Data extracted from a collection
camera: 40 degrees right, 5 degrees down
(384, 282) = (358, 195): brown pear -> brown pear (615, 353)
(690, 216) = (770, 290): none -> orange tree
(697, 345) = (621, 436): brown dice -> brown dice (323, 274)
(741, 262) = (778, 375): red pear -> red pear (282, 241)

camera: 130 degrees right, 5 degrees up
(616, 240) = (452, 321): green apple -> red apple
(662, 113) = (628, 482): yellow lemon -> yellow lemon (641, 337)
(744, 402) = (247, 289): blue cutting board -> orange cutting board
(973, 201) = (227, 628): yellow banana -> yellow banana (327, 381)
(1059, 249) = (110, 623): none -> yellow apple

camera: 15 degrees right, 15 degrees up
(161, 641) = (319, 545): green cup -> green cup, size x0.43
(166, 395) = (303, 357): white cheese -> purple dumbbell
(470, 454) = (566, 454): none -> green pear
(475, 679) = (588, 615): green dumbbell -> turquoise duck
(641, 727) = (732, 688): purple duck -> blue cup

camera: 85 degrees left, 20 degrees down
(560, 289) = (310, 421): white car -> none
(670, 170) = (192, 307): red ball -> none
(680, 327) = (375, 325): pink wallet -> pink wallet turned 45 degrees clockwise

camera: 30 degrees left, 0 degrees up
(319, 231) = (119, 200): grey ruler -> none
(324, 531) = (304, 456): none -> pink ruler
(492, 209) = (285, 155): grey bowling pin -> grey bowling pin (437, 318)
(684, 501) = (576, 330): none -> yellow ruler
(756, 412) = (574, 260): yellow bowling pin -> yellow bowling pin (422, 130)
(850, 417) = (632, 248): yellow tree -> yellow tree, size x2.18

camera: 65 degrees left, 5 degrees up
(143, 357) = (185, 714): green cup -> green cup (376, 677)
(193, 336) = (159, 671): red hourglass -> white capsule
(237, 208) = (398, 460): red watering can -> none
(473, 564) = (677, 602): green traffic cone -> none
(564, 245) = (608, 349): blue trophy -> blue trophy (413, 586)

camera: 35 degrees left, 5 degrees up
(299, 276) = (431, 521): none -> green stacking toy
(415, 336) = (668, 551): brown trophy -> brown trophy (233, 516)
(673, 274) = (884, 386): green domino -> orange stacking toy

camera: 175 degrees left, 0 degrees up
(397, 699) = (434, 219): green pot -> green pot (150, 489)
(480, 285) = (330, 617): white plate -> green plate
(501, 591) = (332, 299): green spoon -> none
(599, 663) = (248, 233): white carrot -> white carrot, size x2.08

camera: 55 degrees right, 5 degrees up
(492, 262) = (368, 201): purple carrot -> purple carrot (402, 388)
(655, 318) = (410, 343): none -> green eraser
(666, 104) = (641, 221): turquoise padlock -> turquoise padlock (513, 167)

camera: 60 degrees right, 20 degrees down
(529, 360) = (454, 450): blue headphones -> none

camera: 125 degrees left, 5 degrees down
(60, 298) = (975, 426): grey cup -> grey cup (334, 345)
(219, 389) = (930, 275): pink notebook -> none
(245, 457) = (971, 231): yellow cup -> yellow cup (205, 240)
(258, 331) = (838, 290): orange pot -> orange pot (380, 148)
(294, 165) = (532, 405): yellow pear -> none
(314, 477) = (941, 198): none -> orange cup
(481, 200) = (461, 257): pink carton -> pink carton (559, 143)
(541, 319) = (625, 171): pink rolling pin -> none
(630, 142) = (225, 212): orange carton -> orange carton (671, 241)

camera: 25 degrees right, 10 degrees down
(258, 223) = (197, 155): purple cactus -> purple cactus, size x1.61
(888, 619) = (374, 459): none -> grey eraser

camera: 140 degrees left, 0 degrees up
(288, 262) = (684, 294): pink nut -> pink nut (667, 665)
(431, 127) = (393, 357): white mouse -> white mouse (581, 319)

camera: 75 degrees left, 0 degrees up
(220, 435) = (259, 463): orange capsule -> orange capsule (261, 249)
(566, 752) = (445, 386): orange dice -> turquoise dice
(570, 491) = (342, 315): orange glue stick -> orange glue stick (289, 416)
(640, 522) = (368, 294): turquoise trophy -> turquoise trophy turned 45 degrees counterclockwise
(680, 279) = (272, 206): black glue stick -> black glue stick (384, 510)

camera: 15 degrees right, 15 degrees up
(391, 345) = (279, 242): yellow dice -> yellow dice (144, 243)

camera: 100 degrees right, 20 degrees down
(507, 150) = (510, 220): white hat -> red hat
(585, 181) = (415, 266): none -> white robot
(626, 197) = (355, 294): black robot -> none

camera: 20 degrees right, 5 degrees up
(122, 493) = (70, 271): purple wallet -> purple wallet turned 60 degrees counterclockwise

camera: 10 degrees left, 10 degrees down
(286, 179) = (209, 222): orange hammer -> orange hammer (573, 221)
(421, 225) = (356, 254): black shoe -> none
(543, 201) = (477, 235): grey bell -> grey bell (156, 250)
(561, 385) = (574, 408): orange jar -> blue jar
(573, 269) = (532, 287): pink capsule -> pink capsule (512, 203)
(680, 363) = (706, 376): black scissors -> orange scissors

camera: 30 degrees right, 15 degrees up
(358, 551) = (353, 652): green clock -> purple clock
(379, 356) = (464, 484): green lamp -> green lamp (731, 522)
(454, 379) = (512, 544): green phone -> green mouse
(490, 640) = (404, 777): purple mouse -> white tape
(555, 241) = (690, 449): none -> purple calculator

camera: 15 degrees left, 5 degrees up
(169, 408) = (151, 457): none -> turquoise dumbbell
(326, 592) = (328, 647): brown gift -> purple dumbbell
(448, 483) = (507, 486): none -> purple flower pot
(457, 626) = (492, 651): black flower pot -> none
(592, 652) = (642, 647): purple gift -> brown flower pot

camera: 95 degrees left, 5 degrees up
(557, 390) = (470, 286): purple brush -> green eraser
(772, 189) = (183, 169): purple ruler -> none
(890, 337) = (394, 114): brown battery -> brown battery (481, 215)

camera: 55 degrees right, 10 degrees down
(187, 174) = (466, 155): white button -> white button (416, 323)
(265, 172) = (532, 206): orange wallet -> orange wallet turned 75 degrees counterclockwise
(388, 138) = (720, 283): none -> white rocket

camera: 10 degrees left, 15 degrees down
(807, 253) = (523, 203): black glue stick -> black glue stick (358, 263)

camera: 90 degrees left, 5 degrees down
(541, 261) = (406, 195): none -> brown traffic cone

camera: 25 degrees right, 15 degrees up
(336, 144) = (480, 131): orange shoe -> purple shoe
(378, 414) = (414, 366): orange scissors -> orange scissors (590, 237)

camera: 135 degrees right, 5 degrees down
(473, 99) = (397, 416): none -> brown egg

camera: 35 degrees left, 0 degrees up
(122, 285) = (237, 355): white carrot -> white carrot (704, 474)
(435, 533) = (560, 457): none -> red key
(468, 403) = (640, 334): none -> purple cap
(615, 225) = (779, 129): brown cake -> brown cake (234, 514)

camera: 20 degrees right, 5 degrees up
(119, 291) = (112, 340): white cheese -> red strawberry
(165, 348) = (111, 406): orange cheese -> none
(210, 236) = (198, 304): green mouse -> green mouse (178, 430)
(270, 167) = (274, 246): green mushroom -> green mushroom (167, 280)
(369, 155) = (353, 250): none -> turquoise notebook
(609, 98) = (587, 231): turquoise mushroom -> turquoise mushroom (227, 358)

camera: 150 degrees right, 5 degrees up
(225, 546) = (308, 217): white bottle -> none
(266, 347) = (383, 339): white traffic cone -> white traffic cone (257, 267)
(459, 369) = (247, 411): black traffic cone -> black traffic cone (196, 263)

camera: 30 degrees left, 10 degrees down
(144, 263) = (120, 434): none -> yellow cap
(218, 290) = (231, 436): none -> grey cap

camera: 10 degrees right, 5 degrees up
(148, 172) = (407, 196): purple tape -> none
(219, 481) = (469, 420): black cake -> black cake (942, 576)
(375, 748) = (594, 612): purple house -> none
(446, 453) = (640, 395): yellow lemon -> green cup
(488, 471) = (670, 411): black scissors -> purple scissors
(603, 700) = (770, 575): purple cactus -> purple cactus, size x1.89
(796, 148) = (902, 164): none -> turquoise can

### [Instructions for the task]
From the records above, copy out the line with "(288, 262) = (684, 294): pink", the line with "(220, 435) = (259, 463): orange", and every line between them, word for word.

### [Solution for this exercise]
(288, 262) = (684, 294): pink nut -> pink nut (667, 665)
(431, 127) = (393, 357): white mouse -> white mouse (581, 319)

camera: 75 degrees left, 0 degrees up
(220, 435) = (259, 463): orange capsule -> orange capsule (261, 249)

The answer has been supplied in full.